[TASK STATEMENT] In the entries below, find each line with the word "Löffel" and pull it out.
---
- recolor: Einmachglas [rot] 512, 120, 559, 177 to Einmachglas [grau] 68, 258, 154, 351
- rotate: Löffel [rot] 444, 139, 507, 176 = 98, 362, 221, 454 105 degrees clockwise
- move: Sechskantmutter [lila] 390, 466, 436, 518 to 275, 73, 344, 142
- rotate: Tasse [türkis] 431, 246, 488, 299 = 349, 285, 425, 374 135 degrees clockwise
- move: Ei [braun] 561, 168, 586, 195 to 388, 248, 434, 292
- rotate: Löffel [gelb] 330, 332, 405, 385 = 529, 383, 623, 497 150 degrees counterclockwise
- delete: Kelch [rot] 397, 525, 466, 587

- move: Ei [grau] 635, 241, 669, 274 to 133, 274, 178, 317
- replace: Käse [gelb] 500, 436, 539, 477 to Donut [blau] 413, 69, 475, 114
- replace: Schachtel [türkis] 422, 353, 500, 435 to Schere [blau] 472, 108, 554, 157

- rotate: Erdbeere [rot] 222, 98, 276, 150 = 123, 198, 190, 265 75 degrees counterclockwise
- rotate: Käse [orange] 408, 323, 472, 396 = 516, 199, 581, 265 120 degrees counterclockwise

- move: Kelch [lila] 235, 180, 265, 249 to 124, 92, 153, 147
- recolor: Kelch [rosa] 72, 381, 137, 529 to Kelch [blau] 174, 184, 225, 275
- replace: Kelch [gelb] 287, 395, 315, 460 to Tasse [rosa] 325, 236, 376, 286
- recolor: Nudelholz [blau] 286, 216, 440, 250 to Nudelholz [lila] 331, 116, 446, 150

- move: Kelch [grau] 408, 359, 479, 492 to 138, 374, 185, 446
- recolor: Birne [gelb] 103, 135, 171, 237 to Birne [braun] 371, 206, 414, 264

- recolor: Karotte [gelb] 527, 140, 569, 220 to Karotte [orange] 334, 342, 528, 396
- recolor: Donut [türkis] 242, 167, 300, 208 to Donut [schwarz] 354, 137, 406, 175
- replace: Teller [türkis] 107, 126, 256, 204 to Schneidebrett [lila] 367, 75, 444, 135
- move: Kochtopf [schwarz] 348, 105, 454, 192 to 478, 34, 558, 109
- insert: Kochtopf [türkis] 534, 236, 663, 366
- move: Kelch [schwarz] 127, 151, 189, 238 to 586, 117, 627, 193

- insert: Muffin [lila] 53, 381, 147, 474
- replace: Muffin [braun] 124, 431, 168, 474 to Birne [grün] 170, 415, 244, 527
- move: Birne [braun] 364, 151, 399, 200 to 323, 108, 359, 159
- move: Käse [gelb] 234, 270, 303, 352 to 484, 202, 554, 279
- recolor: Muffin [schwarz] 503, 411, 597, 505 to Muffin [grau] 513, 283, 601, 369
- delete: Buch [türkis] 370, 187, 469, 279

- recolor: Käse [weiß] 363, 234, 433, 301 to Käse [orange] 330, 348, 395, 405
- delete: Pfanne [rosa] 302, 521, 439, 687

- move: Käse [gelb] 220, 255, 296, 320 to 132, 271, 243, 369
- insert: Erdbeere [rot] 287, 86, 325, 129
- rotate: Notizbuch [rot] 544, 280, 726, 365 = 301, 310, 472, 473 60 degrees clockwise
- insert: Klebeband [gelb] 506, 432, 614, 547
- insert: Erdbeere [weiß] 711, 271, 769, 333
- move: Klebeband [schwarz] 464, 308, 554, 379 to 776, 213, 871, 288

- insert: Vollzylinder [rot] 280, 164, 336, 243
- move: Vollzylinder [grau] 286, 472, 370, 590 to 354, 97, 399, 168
---
[WRITTEN RESPONSE]
- rotate: Löffel [rot] 444, 139, 507, 176 = 98, 362, 221, 454 105 degrees clockwise
- rotate: Löffel [gelb] 330, 332, 405, 385 = 529, 383, 623, 497 150 degrees counterclockwise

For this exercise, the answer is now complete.